### YOUR ASSIGNMENT
Please restate every line below exactly, without any pictures.
"""
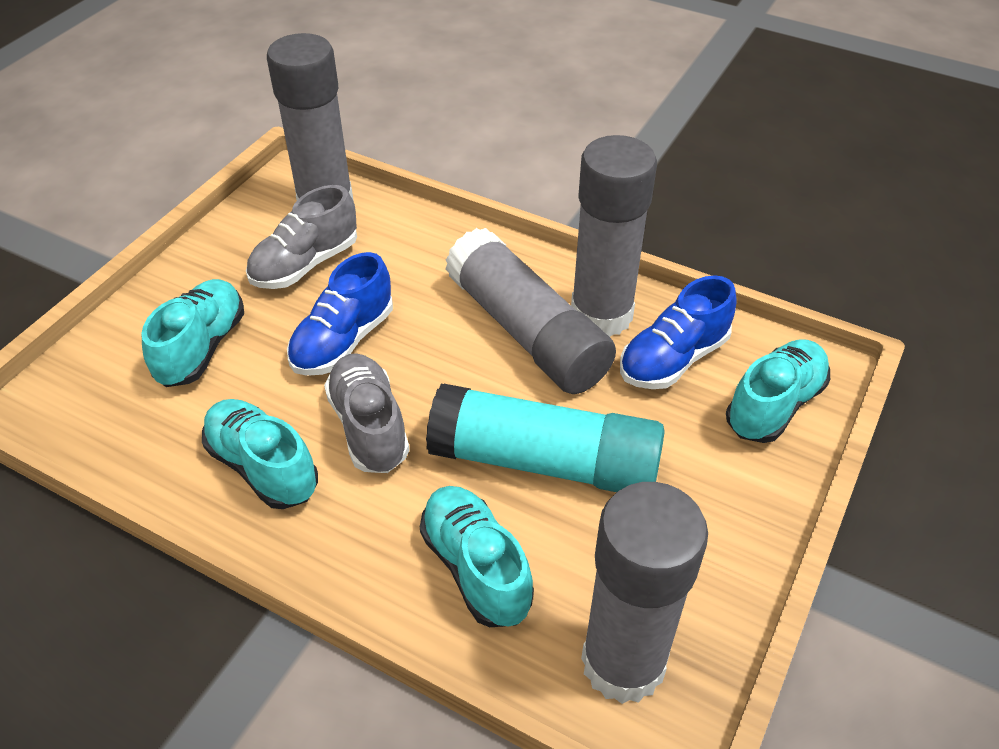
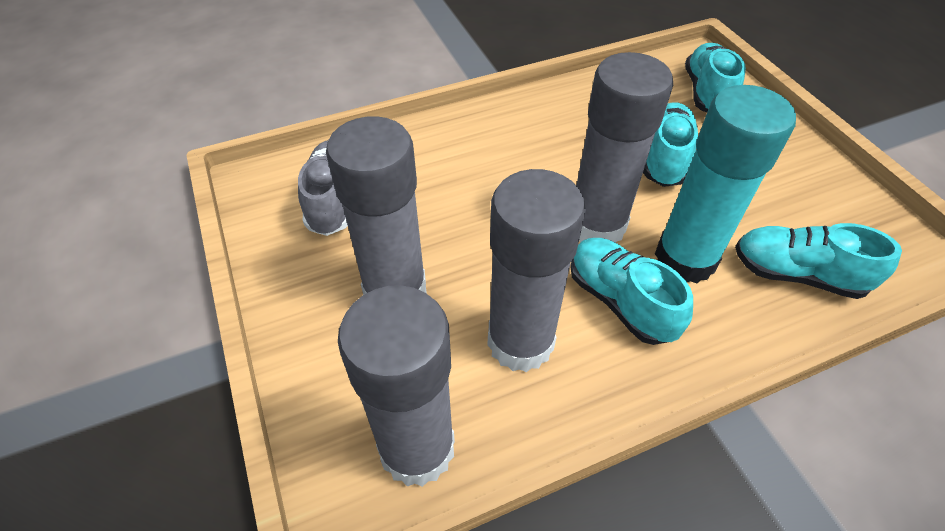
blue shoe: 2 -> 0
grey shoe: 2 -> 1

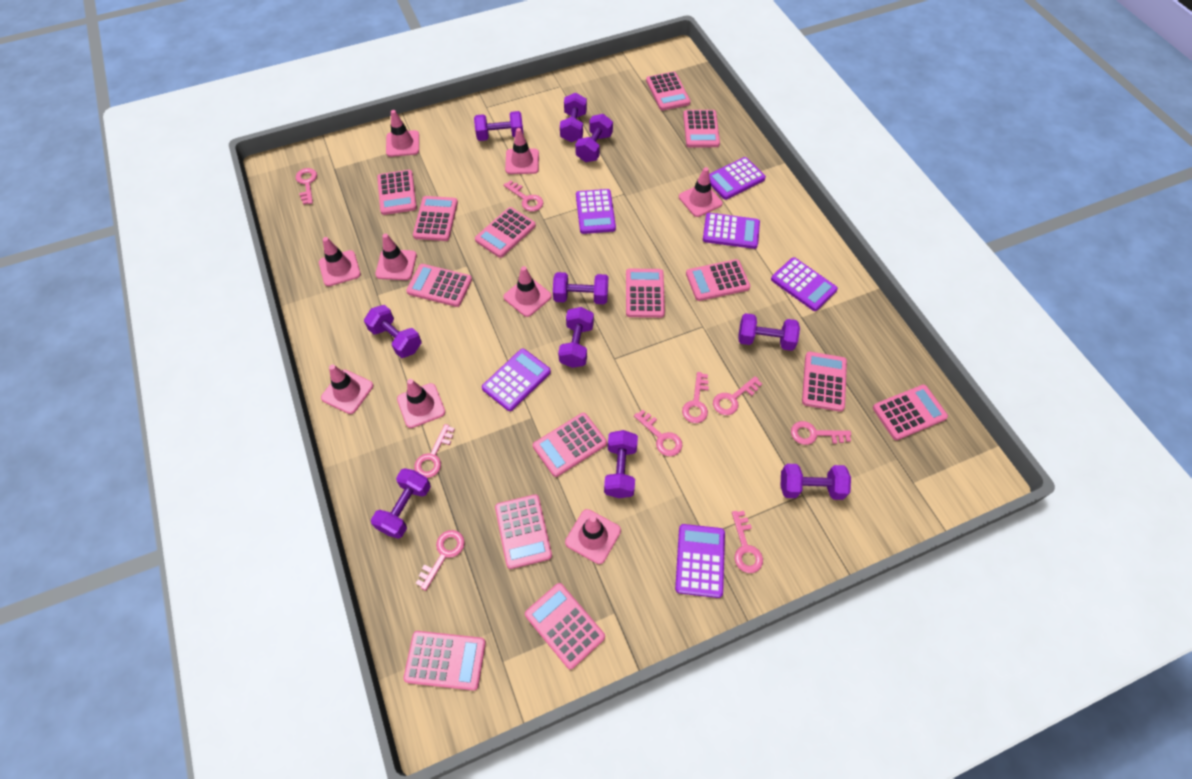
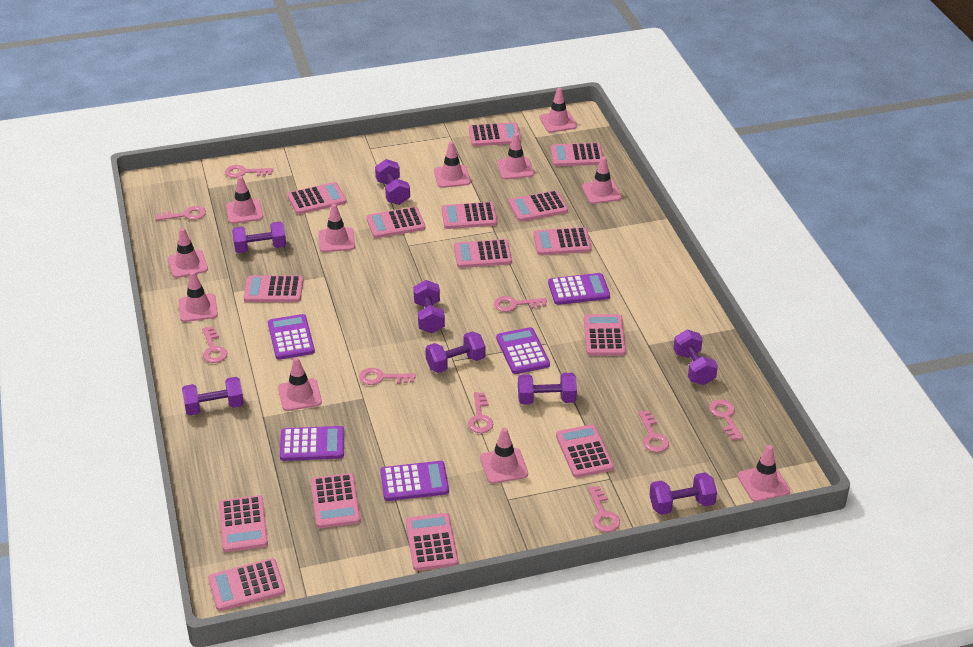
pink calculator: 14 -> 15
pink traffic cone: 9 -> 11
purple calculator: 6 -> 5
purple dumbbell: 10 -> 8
"""
### EXERCISE RESULT
blue shoe: 2 -> 0
grey shoe: 2 -> 1

pink calculator: 14 -> 15
pink traffic cone: 9 -> 11
purple calculator: 6 -> 5
purple dumbbell: 10 -> 8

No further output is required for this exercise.